## Dataset content
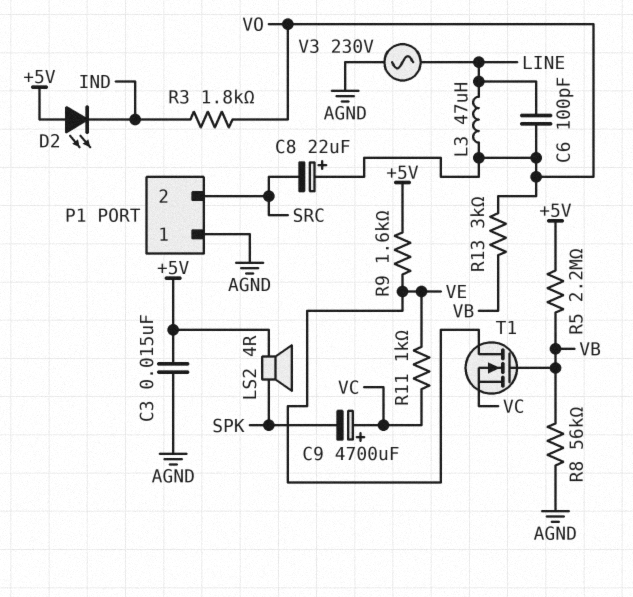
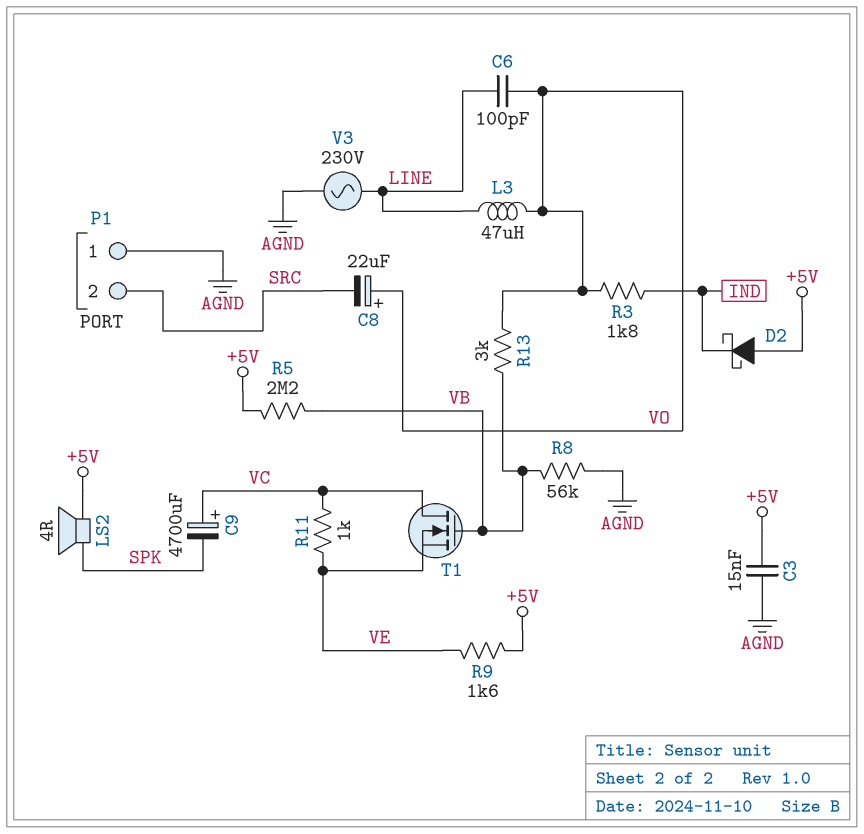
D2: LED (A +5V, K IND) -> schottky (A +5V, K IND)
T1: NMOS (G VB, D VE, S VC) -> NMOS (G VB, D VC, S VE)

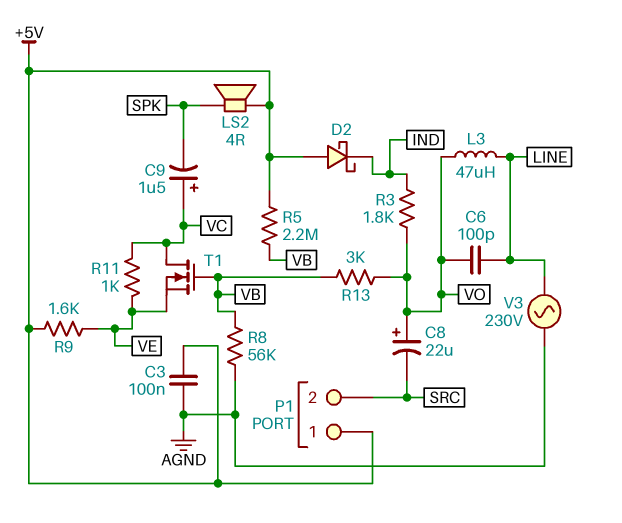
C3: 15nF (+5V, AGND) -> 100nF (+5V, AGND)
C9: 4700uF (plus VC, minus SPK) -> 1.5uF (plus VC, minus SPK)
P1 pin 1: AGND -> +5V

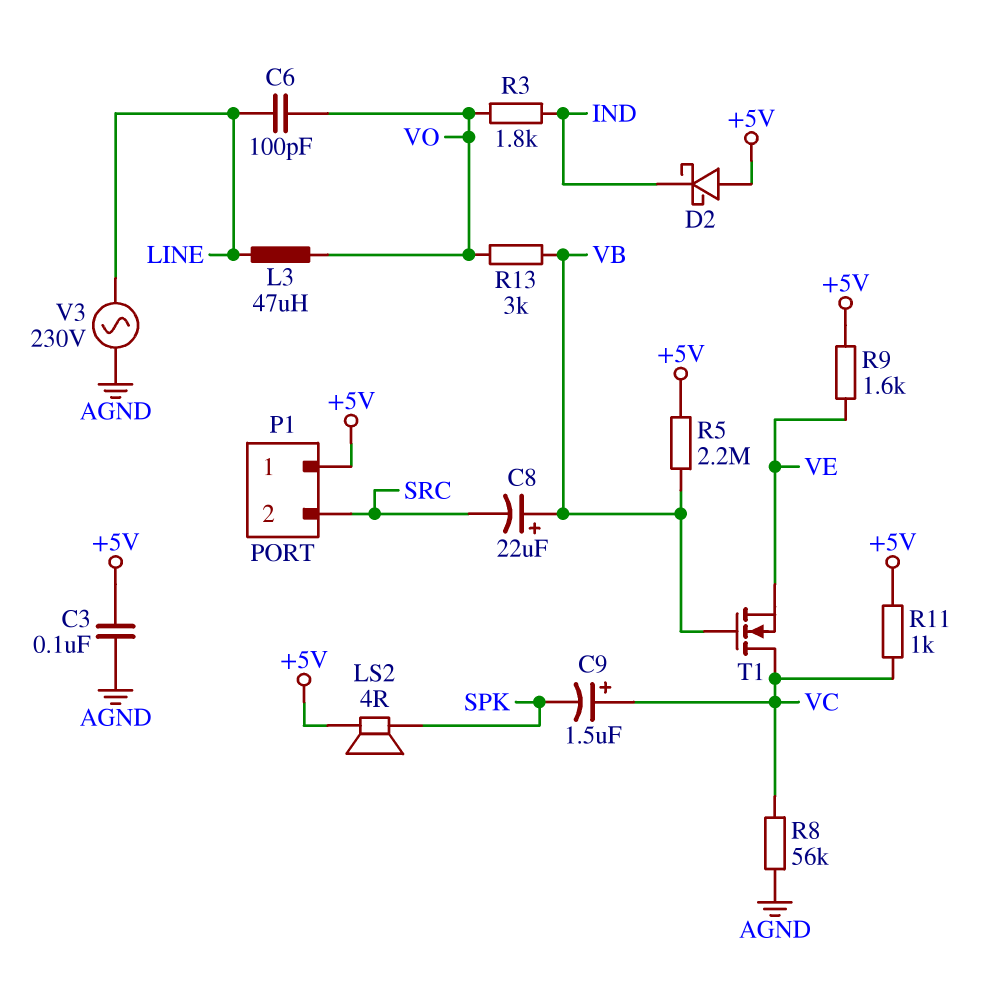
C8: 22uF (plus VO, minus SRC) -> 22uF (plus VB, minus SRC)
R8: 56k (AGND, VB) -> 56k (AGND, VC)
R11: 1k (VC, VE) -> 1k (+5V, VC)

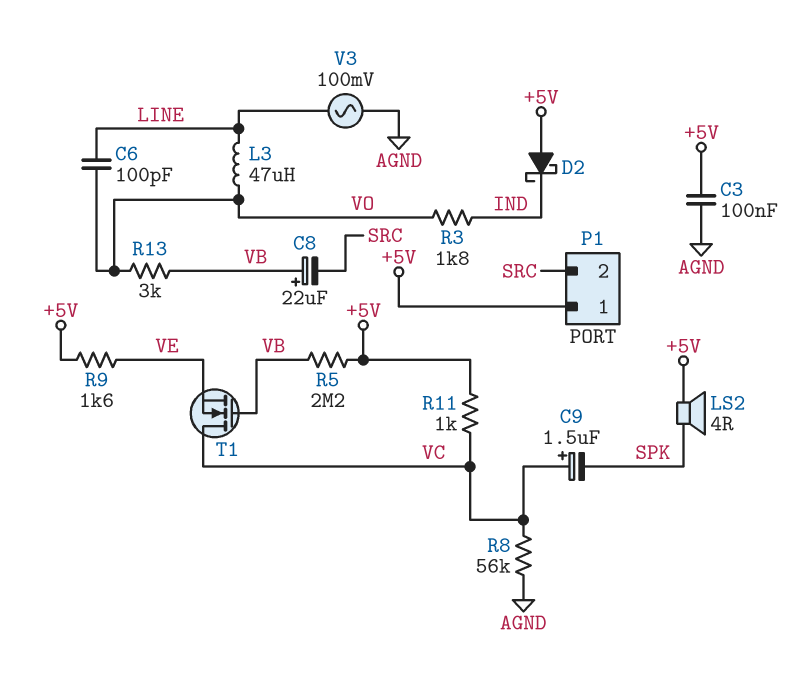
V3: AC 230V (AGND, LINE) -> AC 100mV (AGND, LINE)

...

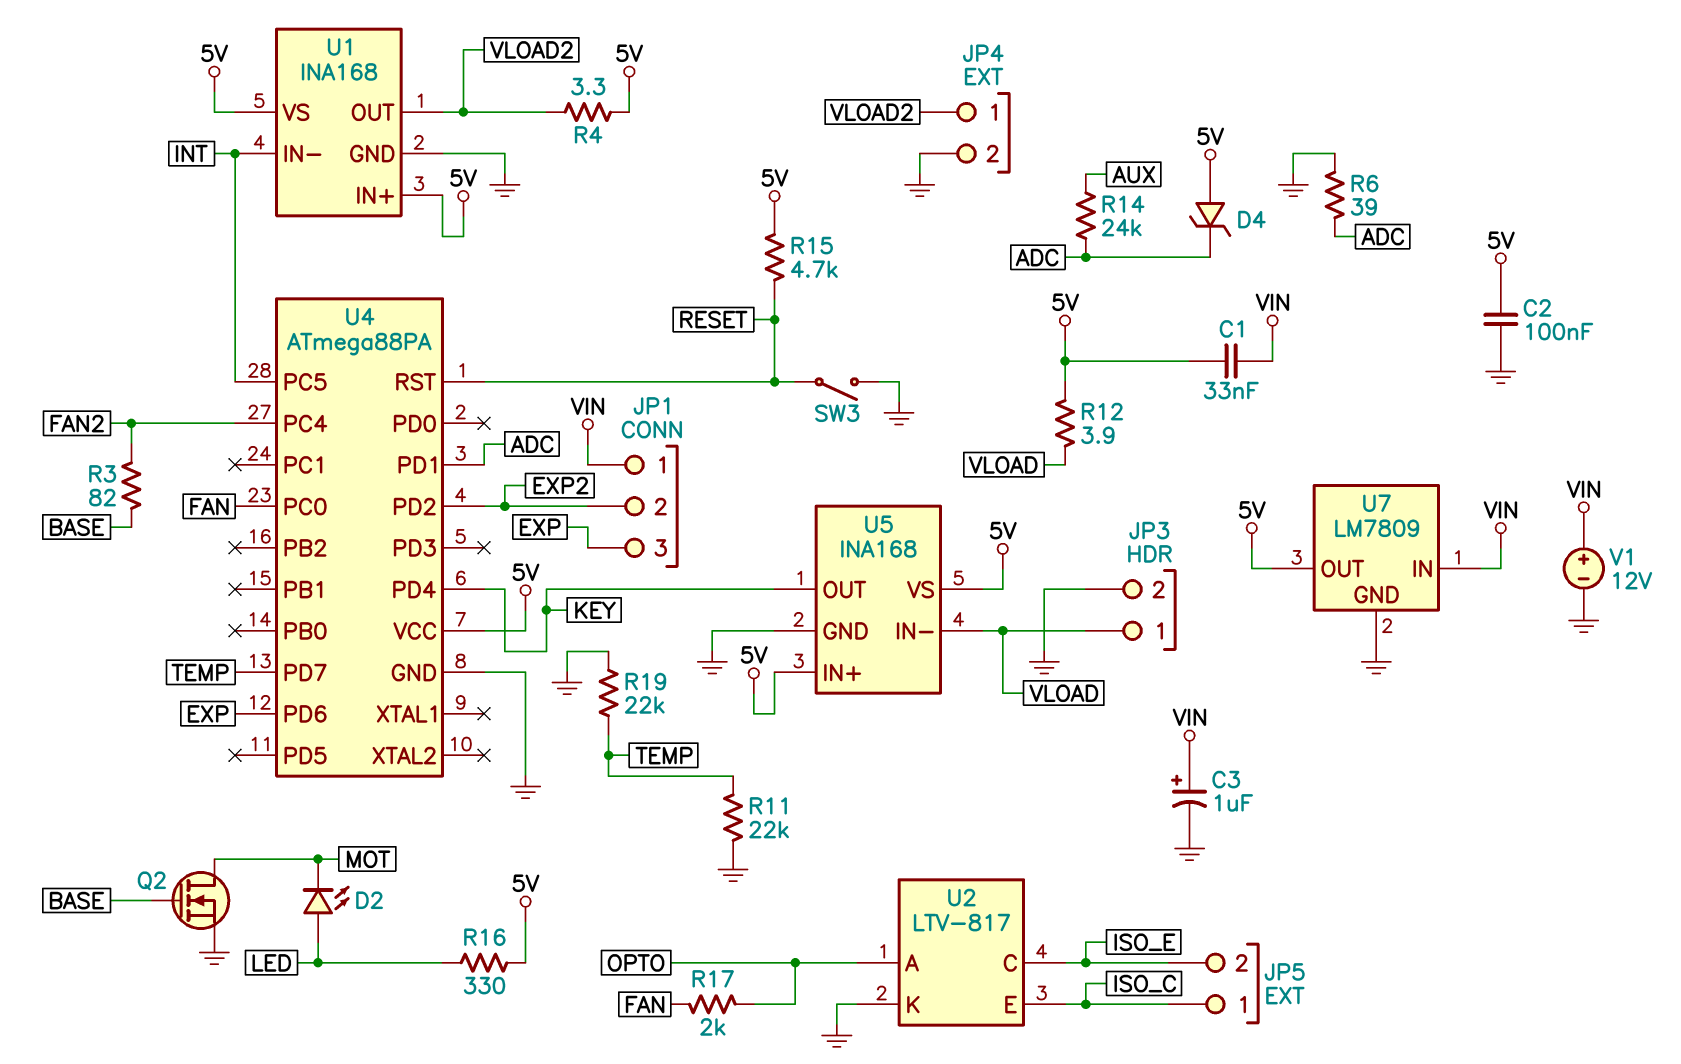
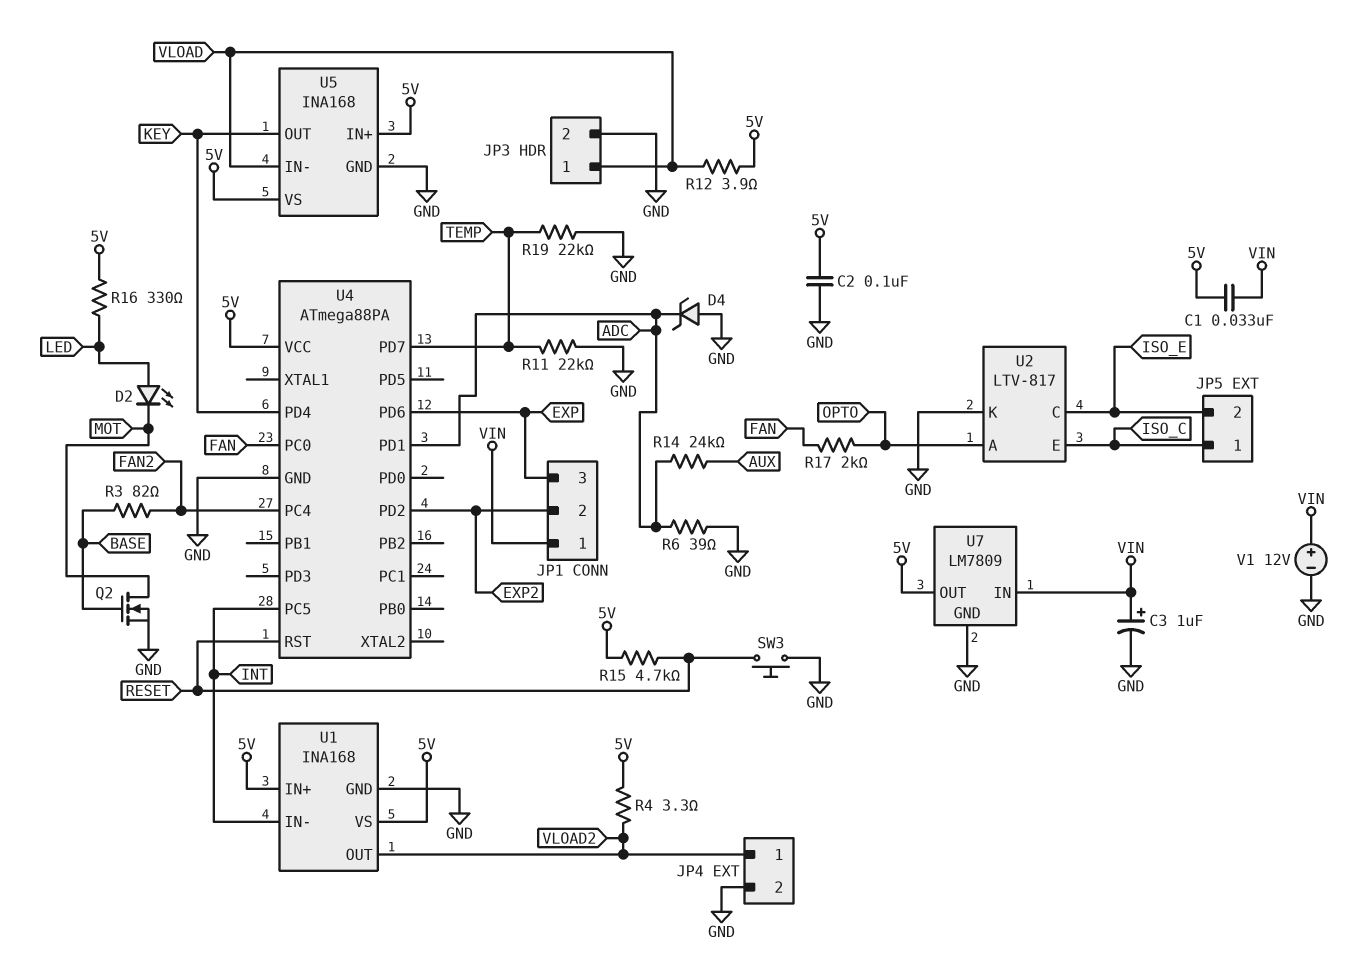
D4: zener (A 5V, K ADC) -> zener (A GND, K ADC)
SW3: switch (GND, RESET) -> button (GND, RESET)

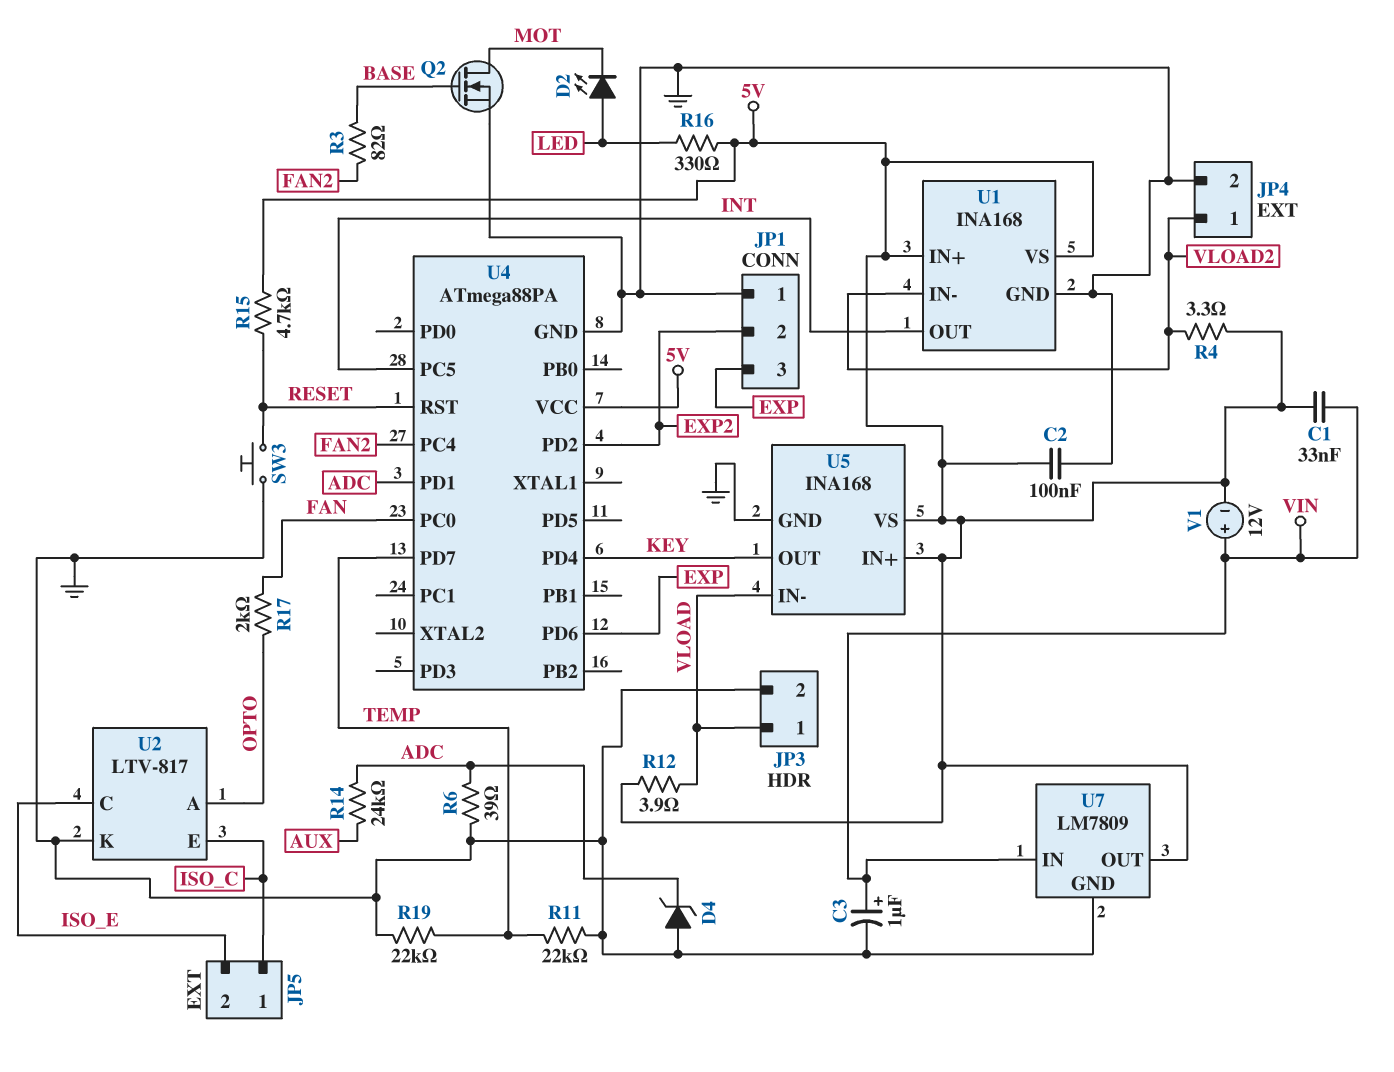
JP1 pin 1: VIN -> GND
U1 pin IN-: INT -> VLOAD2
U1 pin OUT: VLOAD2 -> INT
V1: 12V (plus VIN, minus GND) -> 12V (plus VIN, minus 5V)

## Exercise objective
Locate the lines above that contain "plus" and copy them.

## Result of this exercise
C9: 4700uF (plus VC, minus SPK) -> 1.5uF (plus VC, minus SPK)
C8: 22uF (plus VO, minus SRC) -> 22uF (plus VB, minus SRC)
V1: 12V (plus VIN, minus GND) -> 12V (plus VIN, minus 5V)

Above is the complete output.